Exercise brief: Your copy should match the listing word for word, apart from the pictures, which are left out.

Information given:
= Beginning of Section =

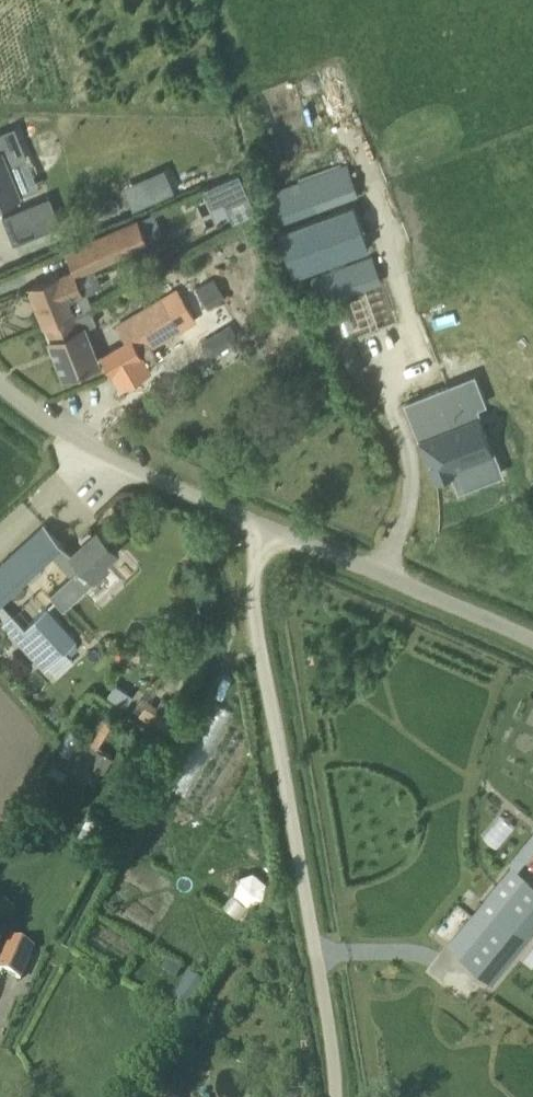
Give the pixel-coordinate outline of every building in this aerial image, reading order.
[(17,197),(5,166),(8,164),(26,156),(20,142),(0,150),(0,203),(17,197)] [(277,224),(359,195),(348,164),(266,194),(277,224)] [(239,172),(204,187),(213,207),(225,201),(247,191),(239,172)] [(278,232),(294,275),(369,247),(353,205),(278,232)] [(143,220),(70,252),(79,274),(152,242),(143,220)] [(373,256),(311,278),(320,304),(382,282),(373,256)] [(62,276),(61,274),(30,286),(45,324),(93,305),(86,290),(79,293),(71,272),(62,276)] [(214,276),(197,287),(210,306),(227,296),(214,276)] [(160,359),(149,340),(179,322),(165,297),(121,323),(130,339),(103,355),(123,388),(152,371),(149,366),(160,359)] [(93,305),(45,324),(45,325),(65,375),(98,361),(83,323),(81,324),(81,322),(79,322),(75,314),(94,308),(93,305)] [(231,323),(215,333),(224,348),(240,338),(231,323)] [(457,485),(500,471),(481,413),(500,407),(479,344),(441,357),(455,402),(429,411),(422,388),(403,394),(409,416),(423,411),(430,433),(420,436),(434,479),(454,473),(457,485)] [(64,544),(45,524),(0,565),(0,602),(64,544)] [(83,591),(96,579),(110,567),(105,562),(117,550),(98,530),(73,554),(81,563),(69,574),(83,591)] [(33,620),(26,627),(17,635),(14,638),(44,669),(49,664),(66,648),(75,639),(46,607),(42,610),(37,604),(27,612),(33,620)] [(149,700),(139,715),(165,733),(175,718),(149,700)] [(218,702),(171,785),(187,794),(233,711),(218,702)] [(89,775),(94,766),(103,750),(87,741),(72,765),(89,775)] [(499,813),(482,834),(498,848),(516,826),(499,813)] [(532,928),(532,885),(513,869),(449,948),(490,981),(532,928)] [(235,894),(248,905),(263,900),(267,883),(254,872),(238,877),(235,894)] [(0,963),(0,969),(19,977),(23,969),(26,971),(36,949),(11,938),(0,963)] [(188,1017),(198,1000),(180,989),(170,1005),(188,1017)]
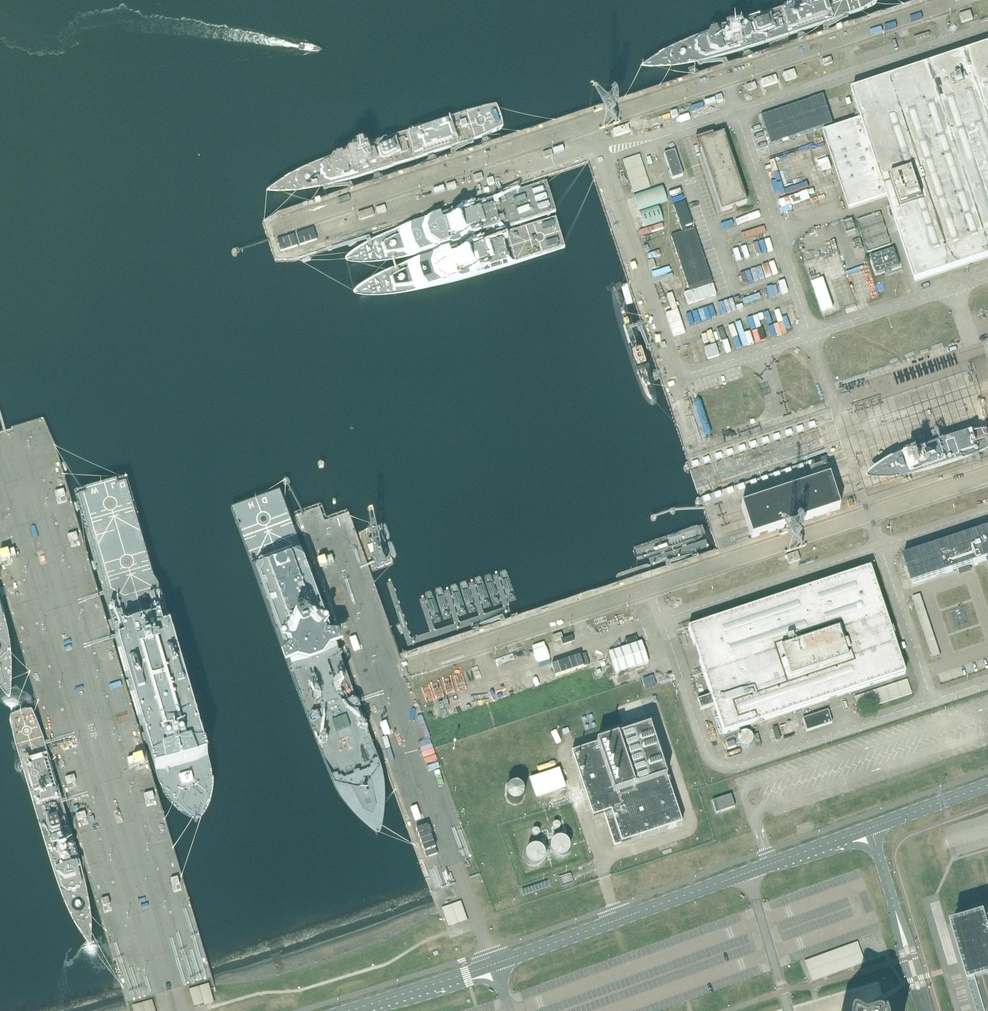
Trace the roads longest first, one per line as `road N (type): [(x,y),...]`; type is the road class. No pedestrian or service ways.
road 1 (unclassified): [(175,1010),(11,451)]
road 2 (unclassified): [(467,977),(747,873)]
road 3 (unclassified): [(788,1010),(747,873)]
road 4 (unclassified): [(870,828),(987,785)]

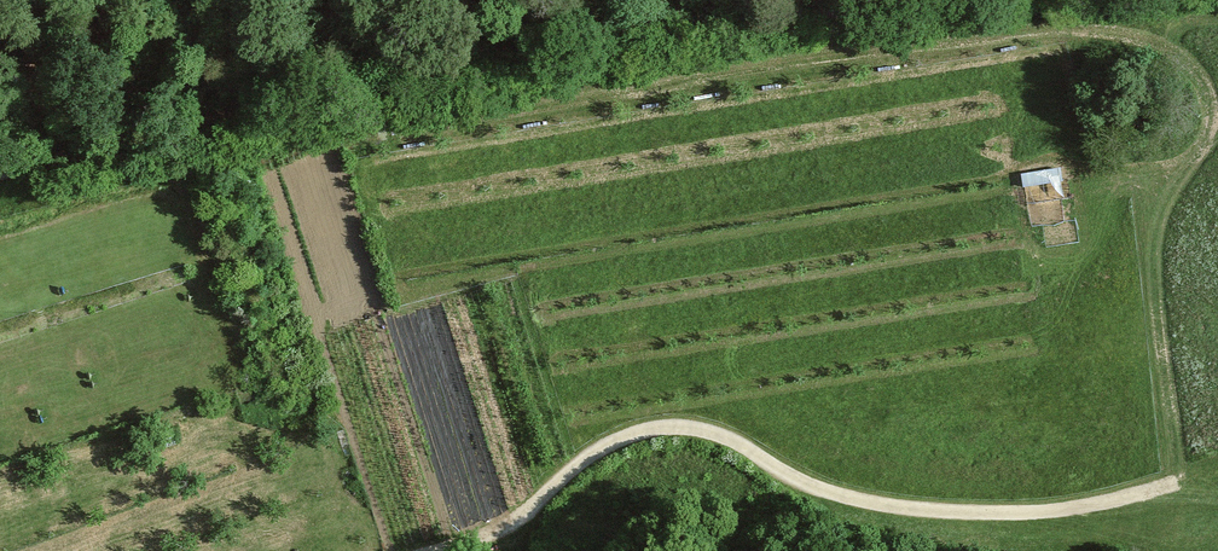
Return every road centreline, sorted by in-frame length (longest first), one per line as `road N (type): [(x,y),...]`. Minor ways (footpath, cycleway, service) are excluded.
road 1 (track): [(0,175),(523,33),(903,0)]
road 2 (track): [(441,550),(522,518),(603,445),(676,426),(750,451),(821,490),(943,513),(1114,503)]
road 3 (track): [(1070,0),(1091,159),(1126,212),(1164,333),(1164,488),(1114,503)]

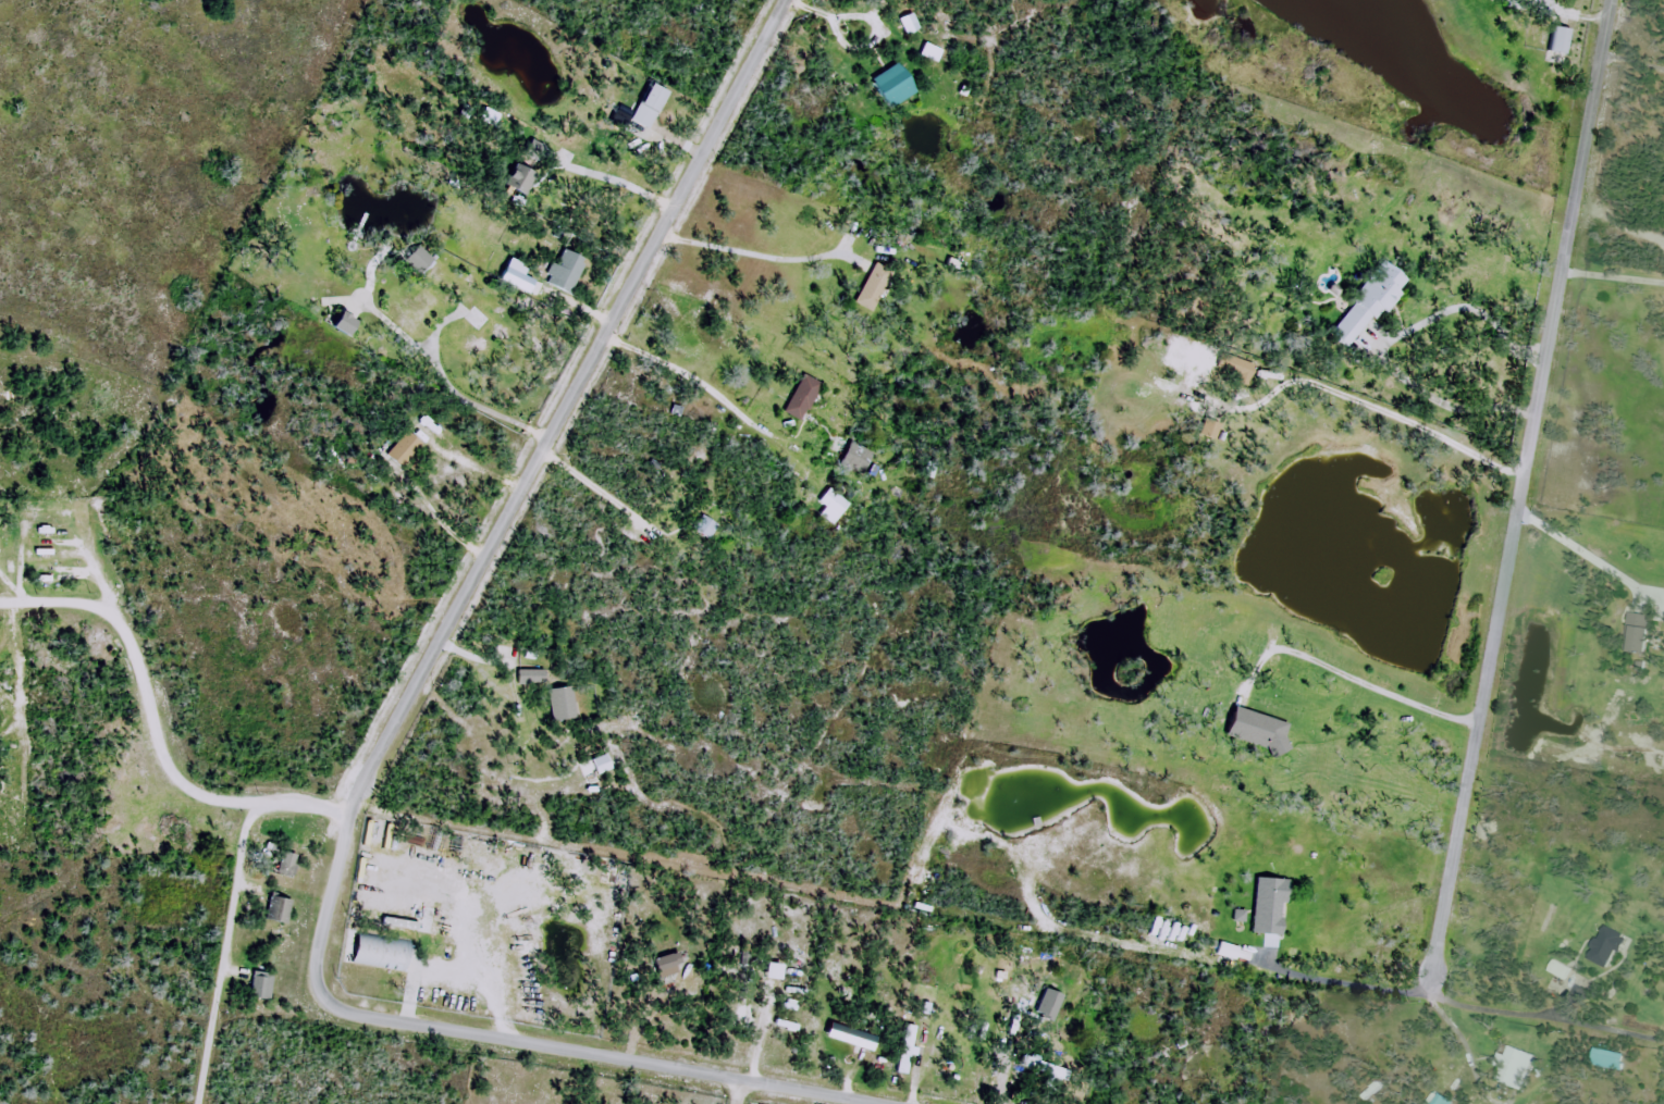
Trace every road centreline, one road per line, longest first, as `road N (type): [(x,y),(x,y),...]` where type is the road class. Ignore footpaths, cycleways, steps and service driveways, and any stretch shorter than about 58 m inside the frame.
road 1 (residential): [(317,965),(338,861),(377,760),(789,0)]
road 2 (residential): [(1434,976),(1614,0)]
road 3 (residential): [(317,965),(325,1000),(360,1015),(869,1103)]

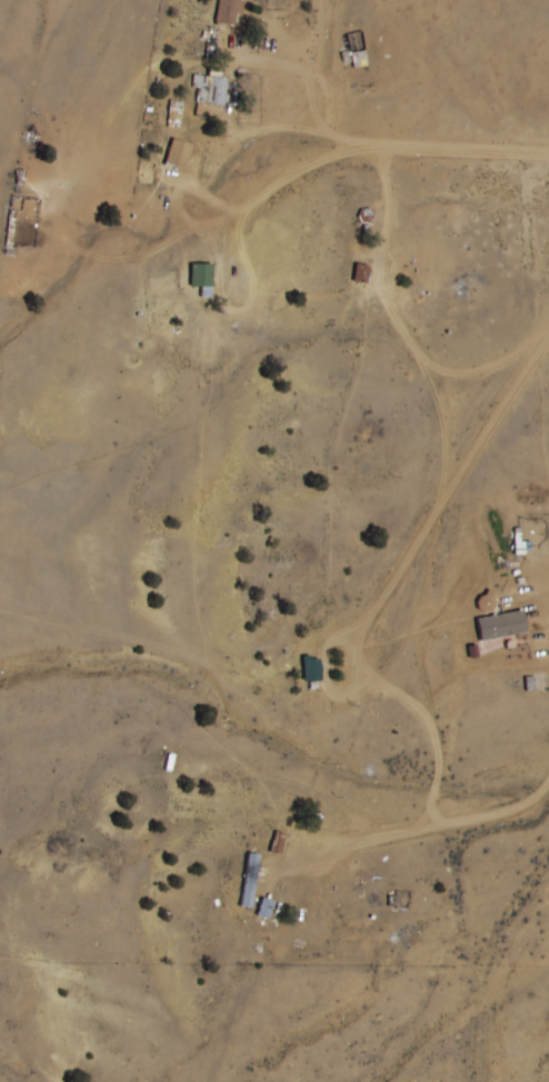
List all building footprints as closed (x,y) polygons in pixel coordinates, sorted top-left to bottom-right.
[(233,26),(236,0),(218,0),(215,23),(233,26)] [(216,29),(206,29),(206,58),(215,58),(216,29)] [(365,65),(363,50),(349,53),(352,67),(365,65)] [(227,81),(201,76),(198,88),(207,90),(204,103),(223,106),(227,81)] [(181,103),(169,101),(167,126),(179,127),(181,103)] [(191,145),(172,139),(163,166),(182,172),(191,145)] [(352,281),(363,284),(368,267),(356,264),(352,281)] [(212,289),(212,265),(190,265),(190,289),(212,289)] [(498,599),(488,589),(474,604),(485,614),(498,599)] [(303,660),(303,682),(319,682),(319,660),(303,660)] [(282,831),(273,831),(273,838),(263,838),(263,852),(282,852),(282,831)] [(251,908),(257,854),(245,853),(240,907),(251,908)] [(270,900),(259,899),(258,917),(269,917),(270,900)]
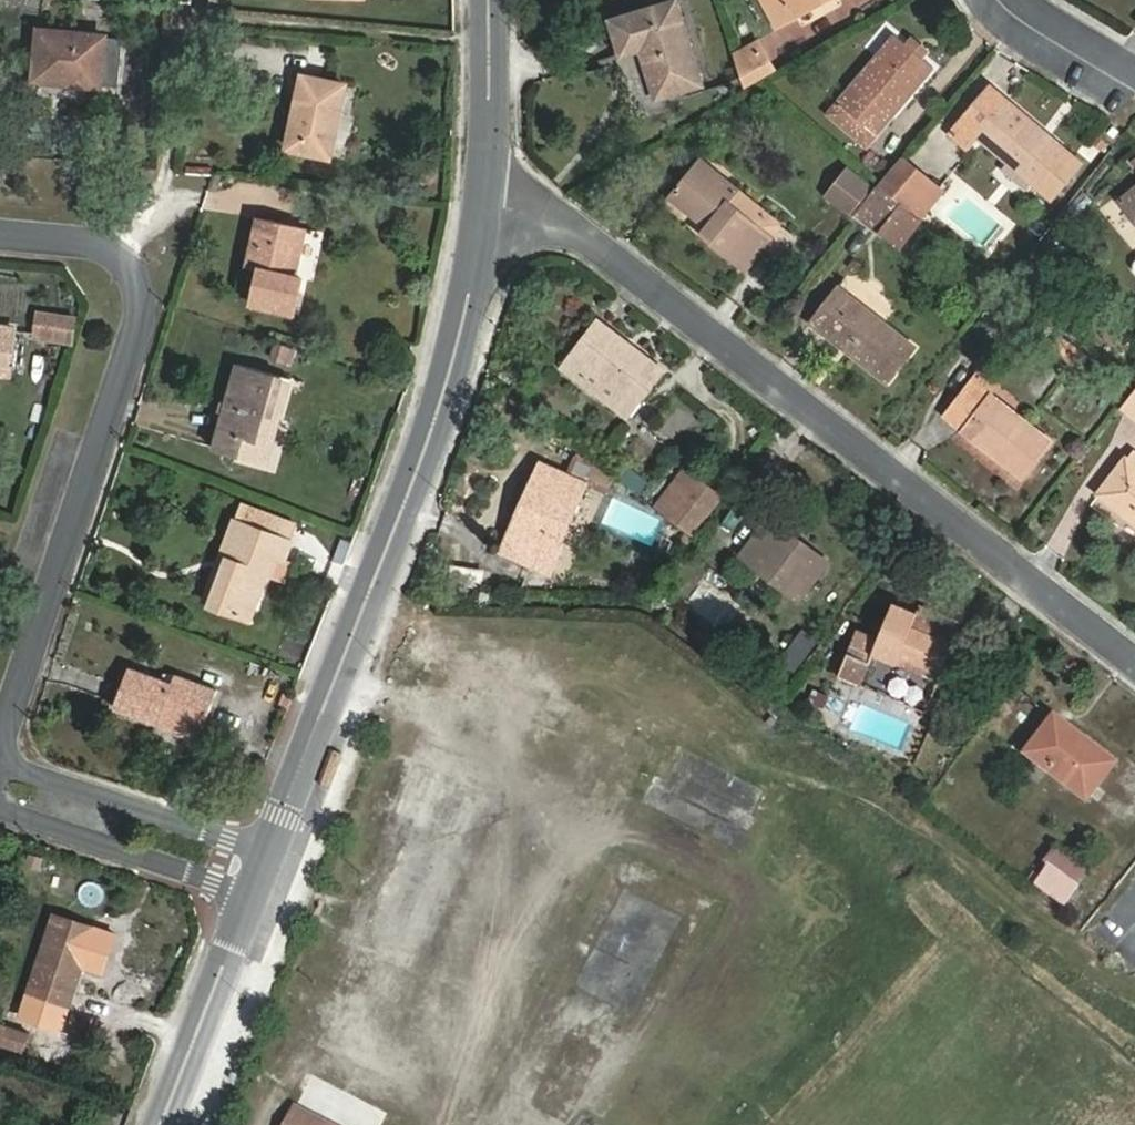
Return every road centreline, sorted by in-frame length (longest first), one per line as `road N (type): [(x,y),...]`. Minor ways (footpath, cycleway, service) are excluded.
road 1 (residential): [(486,195),(639,277),(1134,661)]
road 2 (unclassified): [(486,195),(478,280),(435,421),(268,855)]
road 3 (residential): [(0,230),(87,237),(110,248),(128,261),(145,311),(0,728)]
road 4 (residential): [(268,855),(0,761)]
road 5 (residential): [(0,810),(251,897)]
road 6 (unclassified): [(251,897),(162,1124)]
road 7 (unclassified): [(491,0),(486,195)]

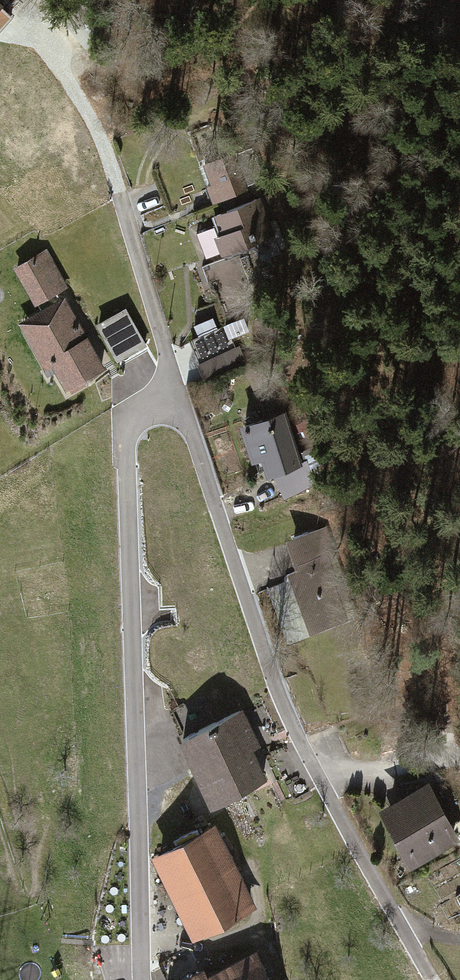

= End of Section =

Reply:
Give the pixel-coordinate outline of every building in this aerial image, reading order.
[(17,197),(5,166),(8,164),(26,156),(20,142),(0,150),(0,203),(17,197)] [(277,224),(359,195),(348,164),(266,194),(277,224)] [(239,172),(204,187),(213,207),(225,201),(247,191),(239,172)] [(278,232),(294,275),(369,247),(353,205),(278,232)] [(143,220),(70,252),(79,274),(152,242),(143,220)] [(373,256),(311,278),(320,304),(382,282),(373,256)] [(62,276),(61,274),(30,286),(45,324),(93,305),(86,290),(79,293),(71,272),(62,276)] [(214,276),(197,287),(210,306),(227,296),(214,276)] [(160,359),(149,340),(179,322),(165,297),(121,323),(130,339),(103,355),(123,388),(152,371),(149,366),(160,359)] [(93,305),(45,324),(45,325),(65,375),(98,361),(83,323),(81,324),(81,322),(79,322),(75,314),(94,308),(93,305)] [(231,323),(215,333),(224,348),(240,338),(231,323)] [(457,485),(500,471),(481,413),(500,407),(479,344),(441,357),(455,402),(429,411),(422,388),(403,394),(409,416),(423,411),(430,433),(420,436),(434,479),(454,473),(457,485)] [(64,544),(45,524),(0,565),(0,602),(64,544)] [(83,591),(96,579),(110,567),(105,562),(117,550),(98,530),(73,554),(81,563),(69,574),(83,591)] [(33,620),(26,627),(17,635),(14,638),(44,669),(49,664),(66,648),(75,639),(46,607),(42,610),(37,604),(27,612),(33,620)] [(149,700),(139,715),(165,733),(175,718),(149,700)] [(218,702),(171,785),(187,794),(233,711),(218,702)] [(89,775),(94,766),(103,750),(87,741),(72,765),(89,775)] [(499,813),(482,834),(498,848),(516,826),(499,813)] [(532,928),(532,885),(513,869),(449,948),(490,981),(532,928)] [(235,894),(248,905),(263,900),(267,883),(254,872),(238,877),(235,894)] [(0,963),(0,969),(19,977),(23,969),(26,971),(36,949),(11,938),(0,963)] [(188,1017),(198,1000),(180,989),(170,1005),(188,1017)]
Trace the roads longest first, one per line as `road N (type): [(x,y),...]`; type is the road class. No pedestrian or service ways.
road 1 (unclassified): [(175,1010),(11,451)]
road 2 (unclassified): [(467,977),(747,873)]
road 3 (unclassified): [(788,1010),(747,873)]
road 4 (unclassified): [(870,828),(987,785)]

Return every road centreline, sorted by in-frame length (longest first), one per line as `road N (type): [(x,y),...]`. Minor ways (footpath, cycleway, service) are excluded.
road 1 (track): [(0,175),(523,33),(903,0)]
road 2 (track): [(441,550),(522,518),(603,445),(676,426),(750,451),(821,490),(943,513),(1114,503)]
road 3 (track): [(1070,0),(1091,159),(1126,212),(1164,333),(1164,488),(1114,503)]

Trace every road centreline, one road per line, longest first, as `road N (type): [(x,y),(x,y),...]` where type is the road class. Ignore footpaths, cycleways, steps and service driveways, and any stretch shorter than about 58 m inside the frame.
road 1 (residential): [(317,965),(338,861),(377,760),(789,0)]
road 2 (residential): [(1434,976),(1614,0)]
road 3 (residential): [(317,965),(325,1000),(360,1015),(869,1103)]

List all building footprints as closed (x,y) polygons in pixel coordinates, sorted top-left to bottom-right.
[(233,26),(236,0),(218,0),(215,23),(233,26)] [(216,29),(206,29),(206,58),(215,58),(216,29)] [(365,65),(363,50),(349,53),(352,67),(365,65)] [(227,81),(201,76),(198,88),(207,90),(204,103),(223,106),(227,81)] [(181,103),(169,101),(167,126),(179,127),(181,103)] [(191,145),(172,139),(163,166),(182,172),(191,145)] [(352,281),(363,284),(368,267),(356,264),(352,281)] [(212,289),(212,265),(190,265),(190,289),(212,289)] [(498,599),(488,589),(474,604),(485,614),(498,599)] [(303,660),(303,682),(319,682),(319,660),(303,660)] [(282,831),(273,831),(273,838),(263,838),(263,852),(282,852),(282,831)] [(251,908),(257,854),(245,853),(240,907),(251,908)] [(270,900),(259,899),(258,917),(269,917),(270,900)]
Return every road centreline, sorted by in-frame length (longest first), one per line as `road N (type): [(x,y),...]`. Minor ways (footpath, cycleway, service) are excluded.
road 1 (residential): [(486,195),(639,277),(1134,661)]
road 2 (unclassified): [(486,195),(478,280),(435,421),(268,855)]
road 3 (residential): [(0,230),(87,237),(110,248),(128,261),(145,311),(0,728)]
road 4 (residential): [(268,855),(0,761)]
road 5 (residential): [(0,810),(251,897)]
road 6 (unclassified): [(251,897),(162,1124)]
road 7 (unclassified): [(491,0),(486,195)]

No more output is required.